[Provided records — start]
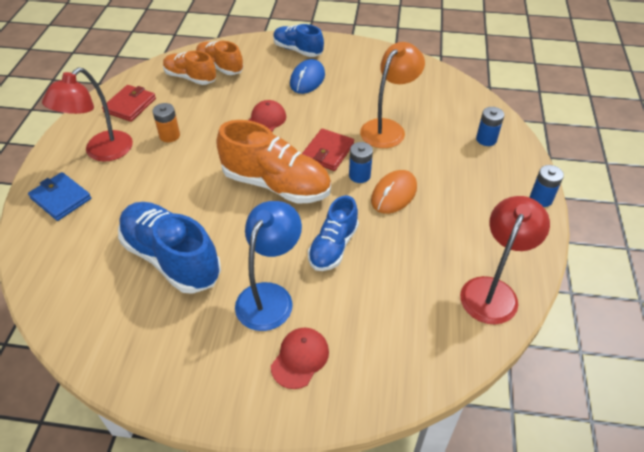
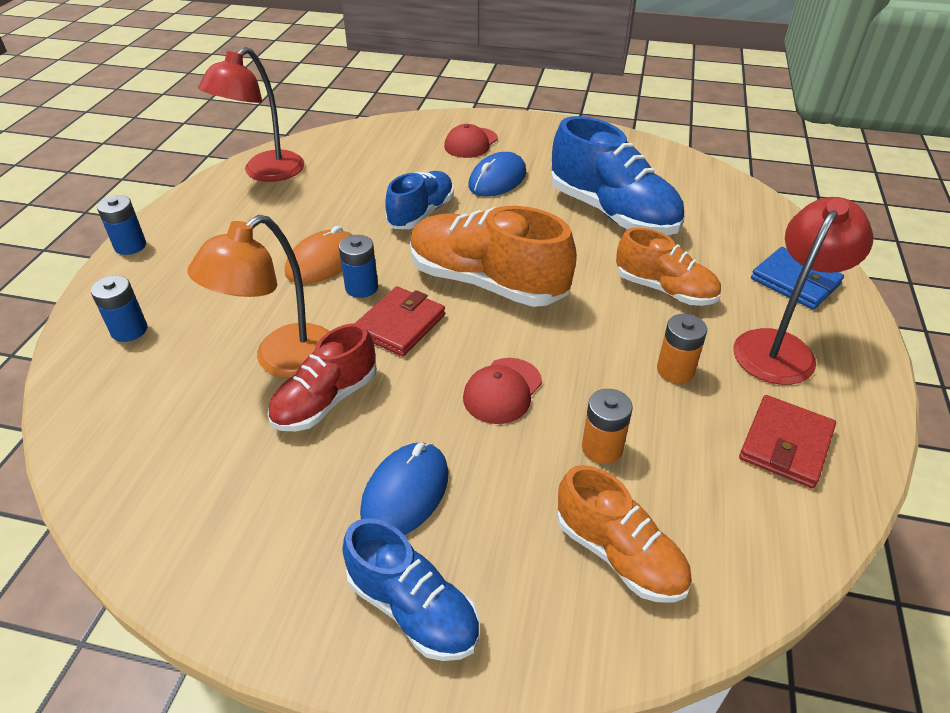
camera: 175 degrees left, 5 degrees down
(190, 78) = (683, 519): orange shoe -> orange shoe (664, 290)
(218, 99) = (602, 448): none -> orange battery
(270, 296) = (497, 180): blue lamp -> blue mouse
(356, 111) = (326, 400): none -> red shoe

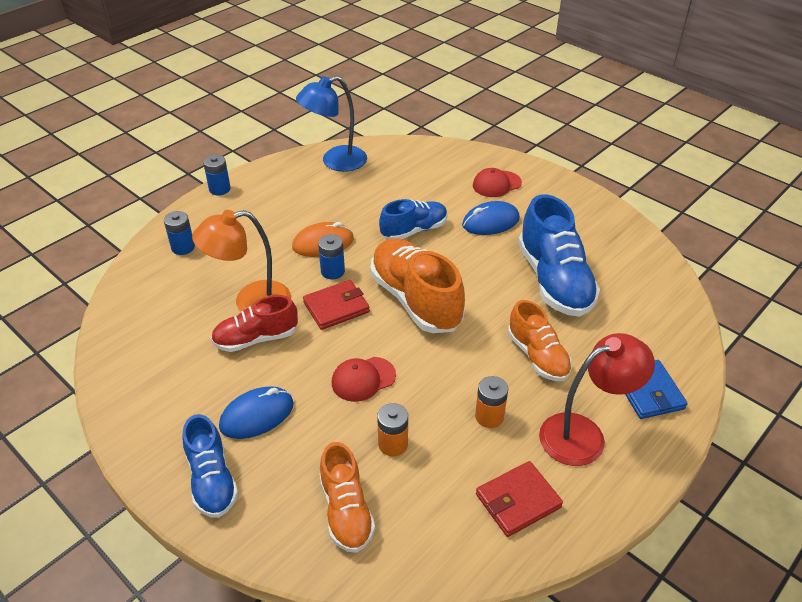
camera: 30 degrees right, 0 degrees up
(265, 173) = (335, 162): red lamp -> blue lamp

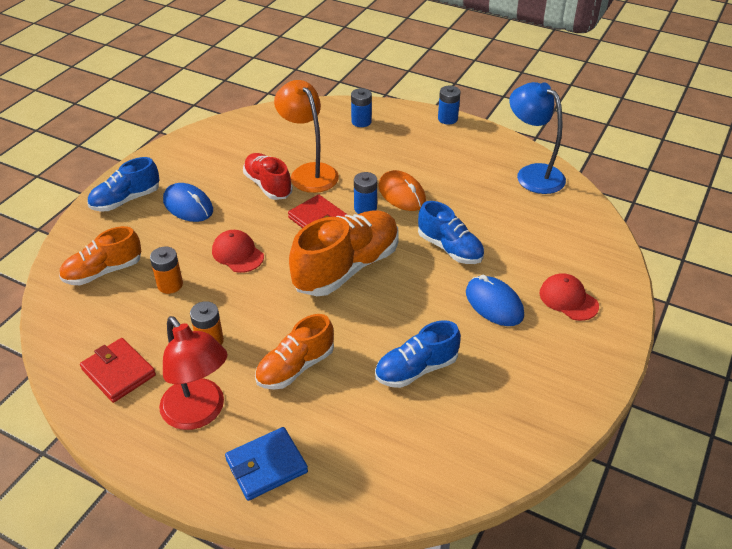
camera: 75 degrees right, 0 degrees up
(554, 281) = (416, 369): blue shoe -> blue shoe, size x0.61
[Provided records — finish]
■ **What the exercise asks**: Where a line of the data above includes "none", copy that line.

■ **Problem solution**:
(218, 99) = (602, 448): none -> orange battery
(356, 111) = (326, 400): none -> red shoe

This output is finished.